◆ REQUIRED WORK ◆
Copy out each line in the material below that has the word "turquoise".

◆ INFORMATION SUPPLIED ◆

* * *

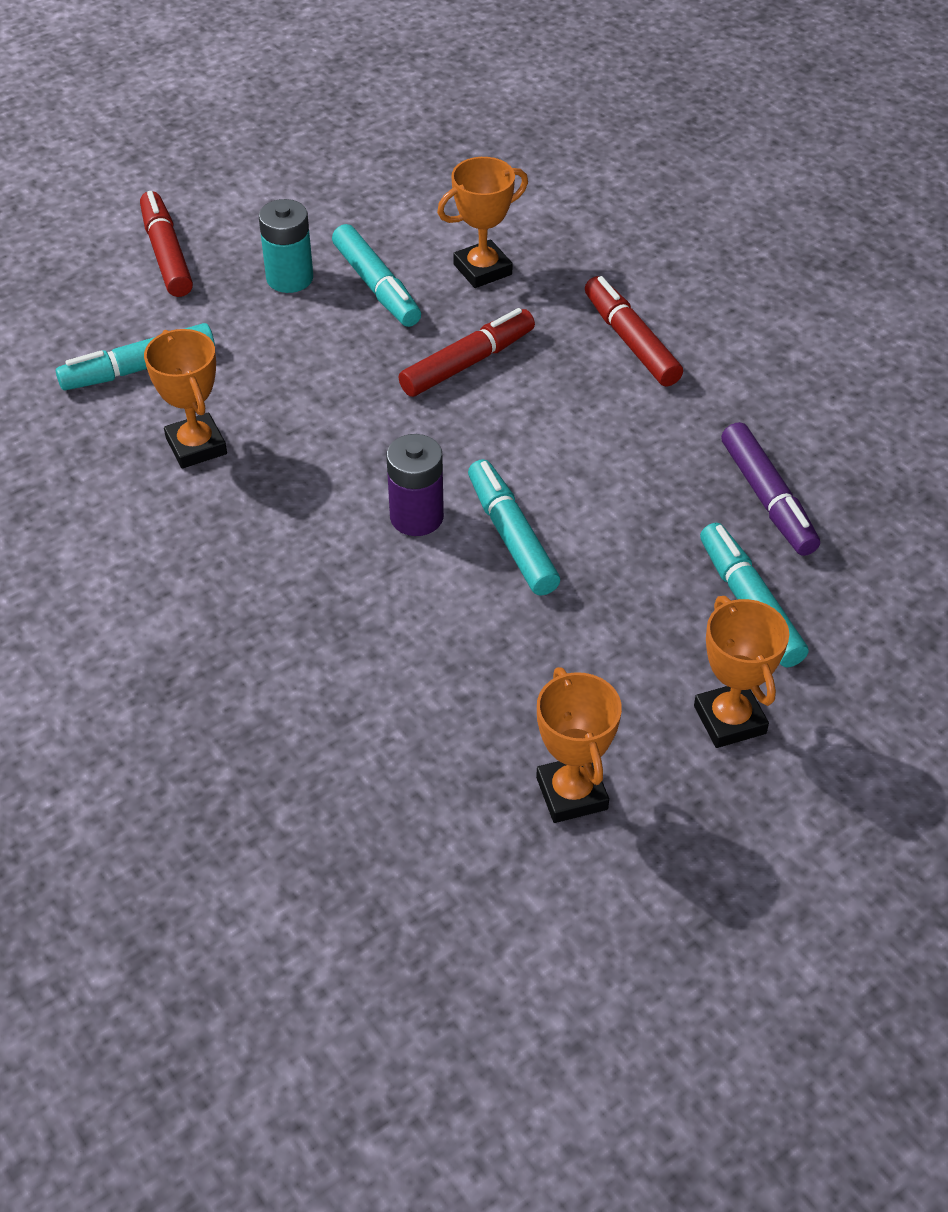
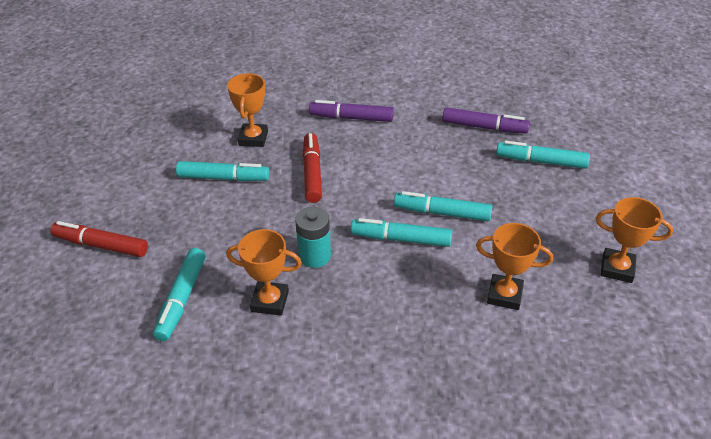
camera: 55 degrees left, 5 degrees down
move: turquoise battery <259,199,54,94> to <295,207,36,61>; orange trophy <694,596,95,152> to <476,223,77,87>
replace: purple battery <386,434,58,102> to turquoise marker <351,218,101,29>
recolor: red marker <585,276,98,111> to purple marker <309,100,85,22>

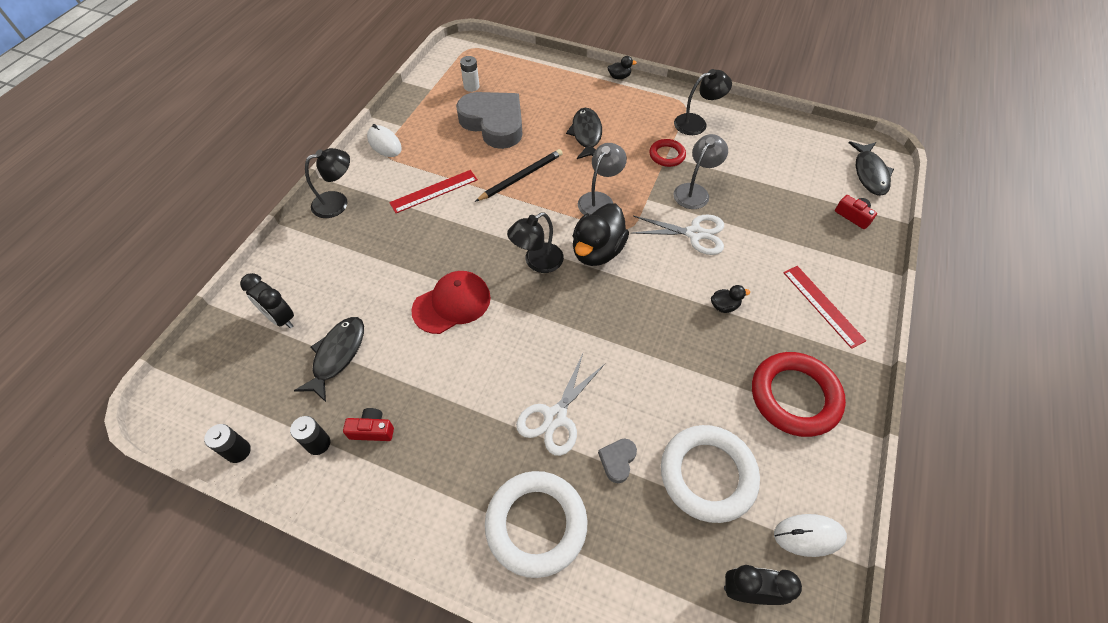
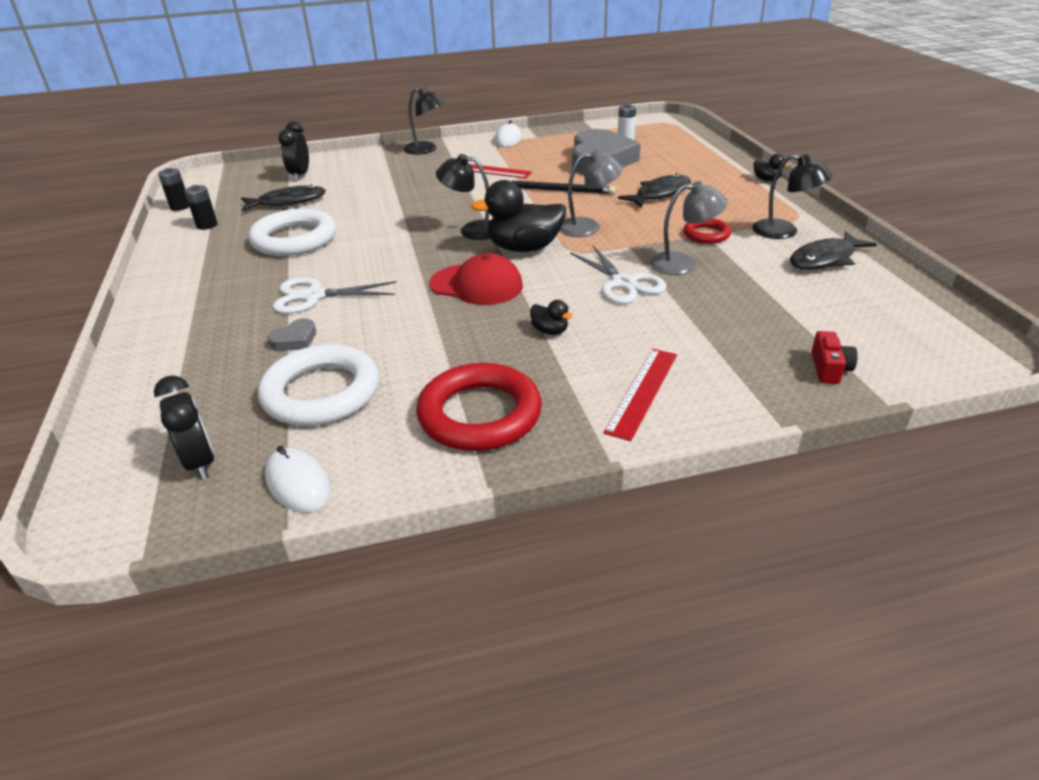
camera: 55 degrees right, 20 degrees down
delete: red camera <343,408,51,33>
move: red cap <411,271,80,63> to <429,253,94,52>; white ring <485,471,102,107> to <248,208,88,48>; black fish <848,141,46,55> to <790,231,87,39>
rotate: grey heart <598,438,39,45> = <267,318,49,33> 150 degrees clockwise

* * *

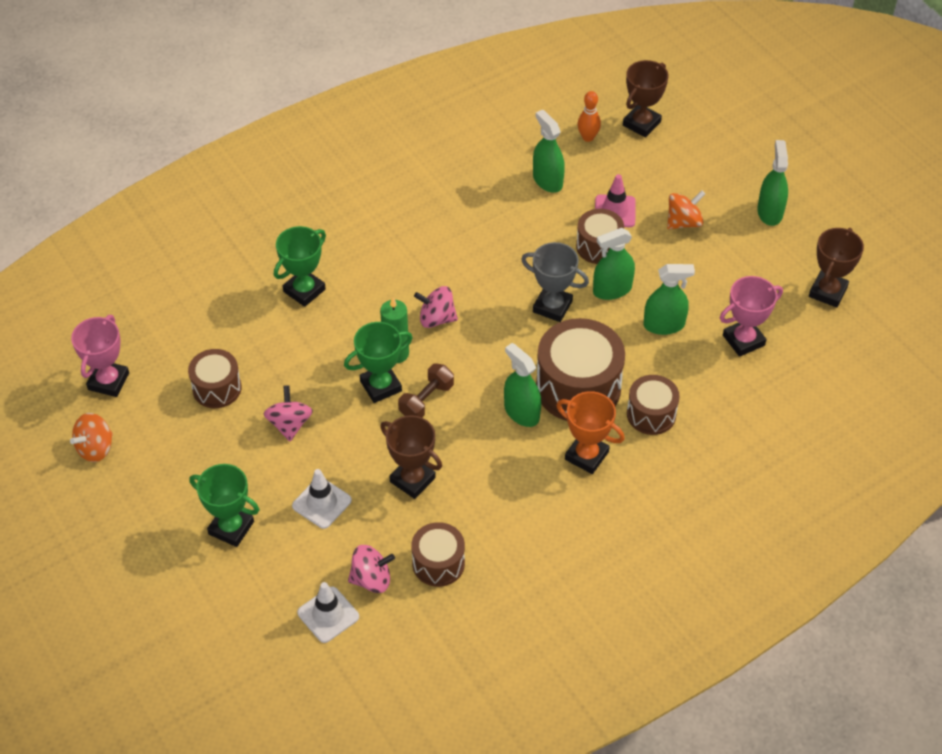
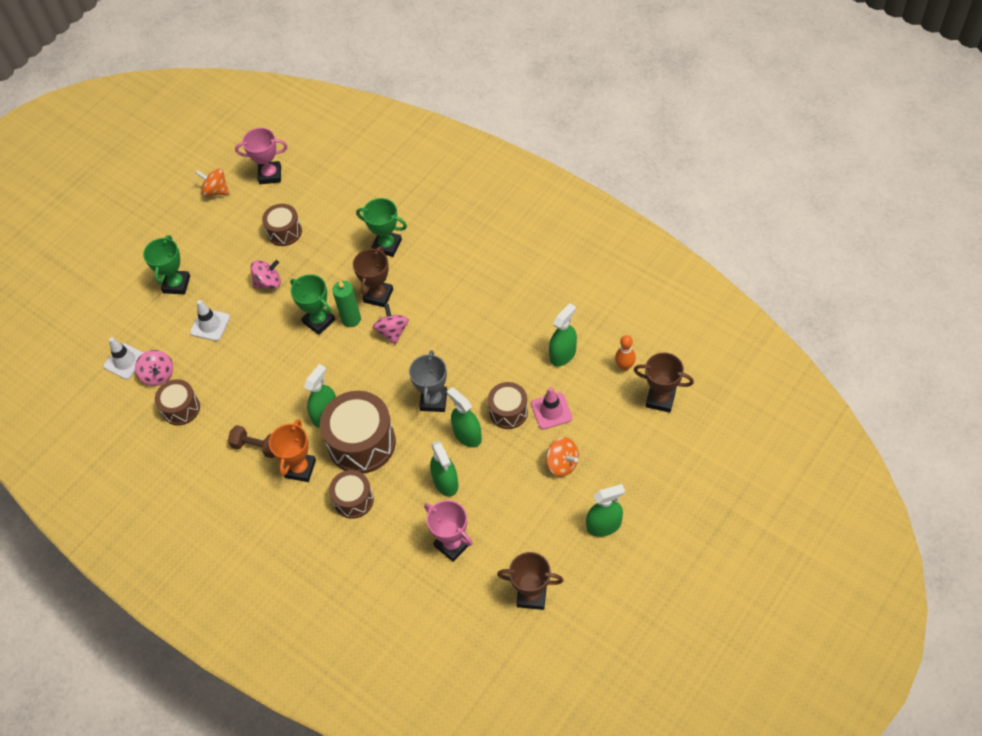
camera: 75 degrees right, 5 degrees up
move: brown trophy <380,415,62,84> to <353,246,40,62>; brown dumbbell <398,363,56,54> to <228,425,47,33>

* * *

◆ SOLUTION FOR THIS PROBLEM ◆
move: turquoise battery <259,199,54,94> to <295,207,36,61>; orange trophy <694,596,95,152> to <476,223,77,87>
replace: purple battery <386,434,58,102> to turquoise marker <351,218,101,29>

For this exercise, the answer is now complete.